• [TASK DIRECTIONS]: How many lines in the records below contain the word "moved"? Reply with the number alone.

(Records)
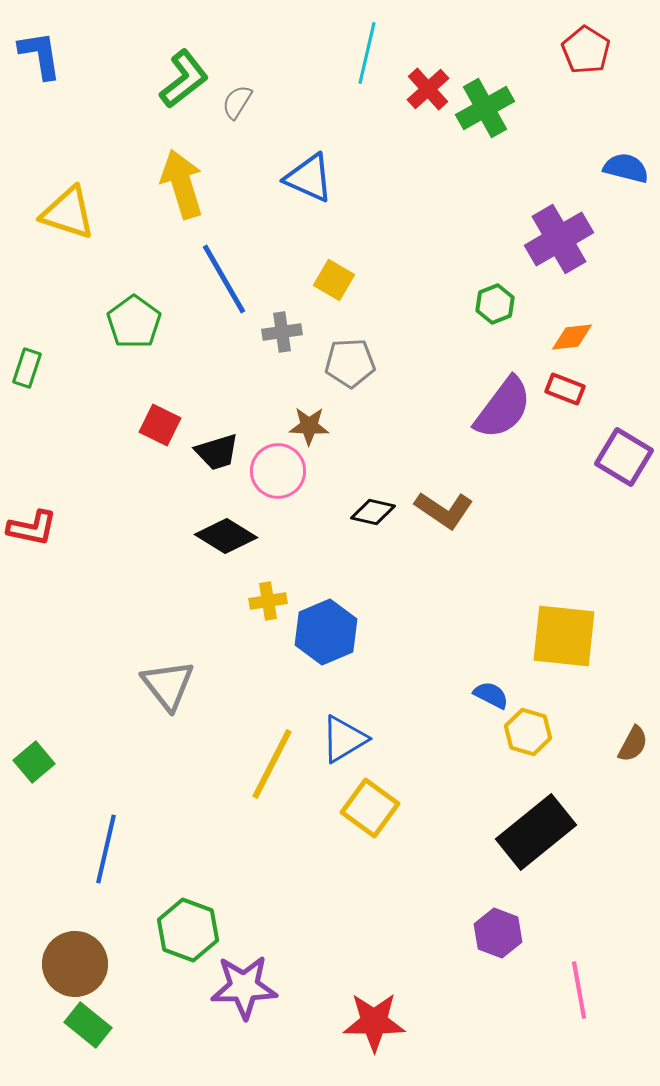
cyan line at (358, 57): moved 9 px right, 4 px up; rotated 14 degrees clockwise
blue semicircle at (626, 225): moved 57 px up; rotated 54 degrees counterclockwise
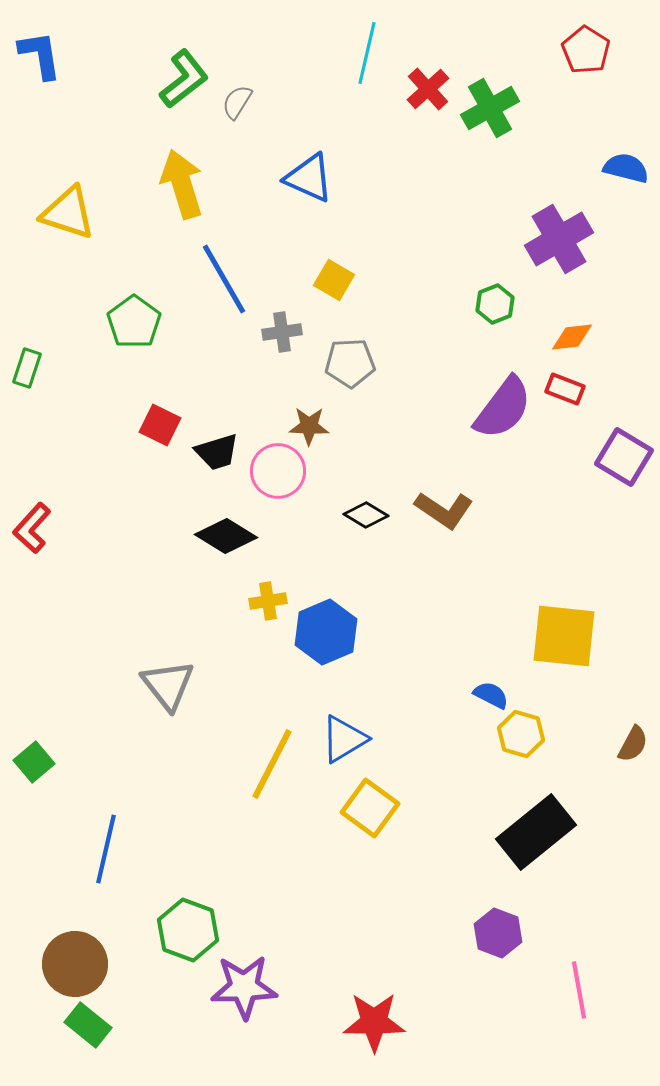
green cross at (485, 108): moved 5 px right
black diamond at (373, 512): moved 7 px left, 3 px down; rotated 18 degrees clockwise
red L-shape at (32, 528): rotated 120 degrees clockwise
yellow hexagon at (528, 732): moved 7 px left, 2 px down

• [RESULT FOR THIS TASK]: 5